#### [PROVIDED INFORMATION]
--- START ---

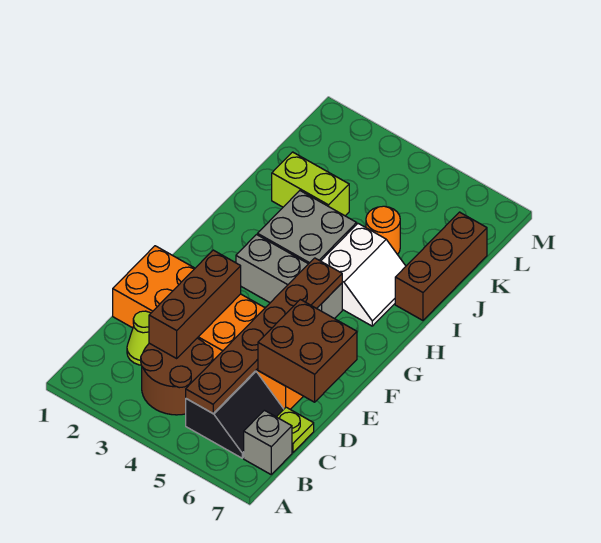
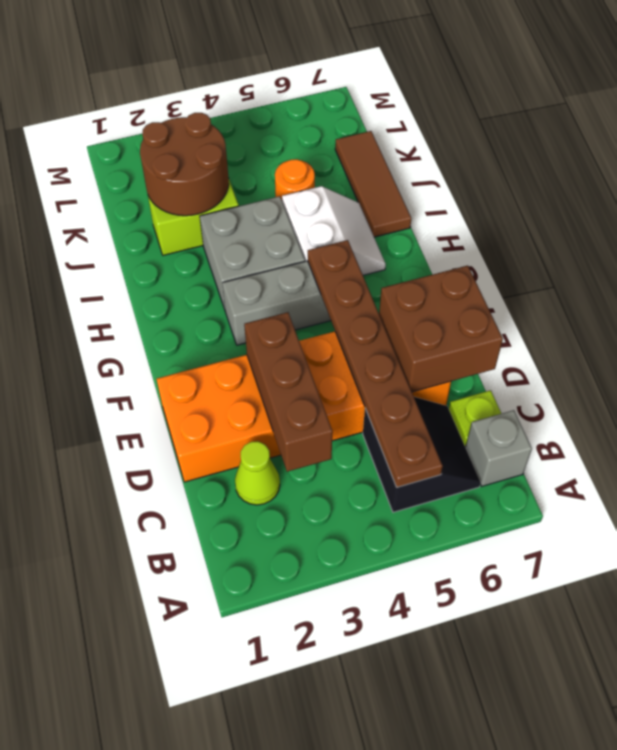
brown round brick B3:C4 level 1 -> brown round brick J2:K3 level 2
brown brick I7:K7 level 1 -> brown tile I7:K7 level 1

--- END ---
--- START ---

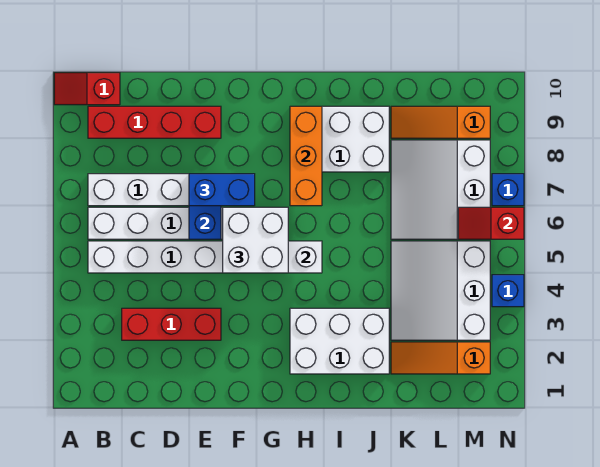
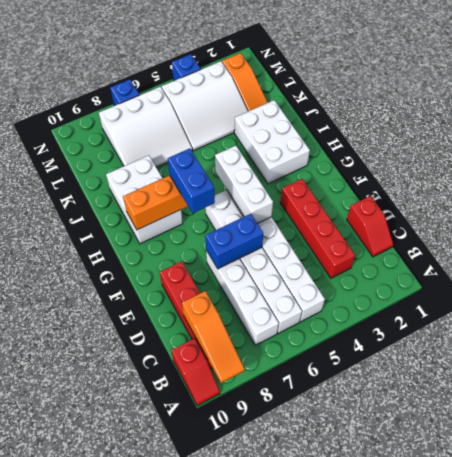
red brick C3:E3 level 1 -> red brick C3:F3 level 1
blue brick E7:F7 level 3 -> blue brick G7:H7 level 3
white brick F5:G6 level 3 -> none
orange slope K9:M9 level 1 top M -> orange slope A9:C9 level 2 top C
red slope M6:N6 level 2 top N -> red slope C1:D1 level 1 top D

--- END ---
--- START ---

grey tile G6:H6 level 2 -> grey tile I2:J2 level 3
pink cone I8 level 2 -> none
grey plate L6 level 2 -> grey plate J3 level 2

--- END ---

#### [WHAT IS NEEDED]
In the records above, find every line that contains the word "brick" and copy it.

#### [COMPLETED TASK]
brown round brick B3:C4 level 1 -> brown round brick J2:K3 level 2
brown brick I7:K7 level 1 -> brown tile I7:K7 level 1
red brick C3:E3 level 1 -> red brick C3:F3 level 1
blue brick E7:F7 level 3 -> blue brick G7:H7 level 3
white brick F5:G6 level 3 -> none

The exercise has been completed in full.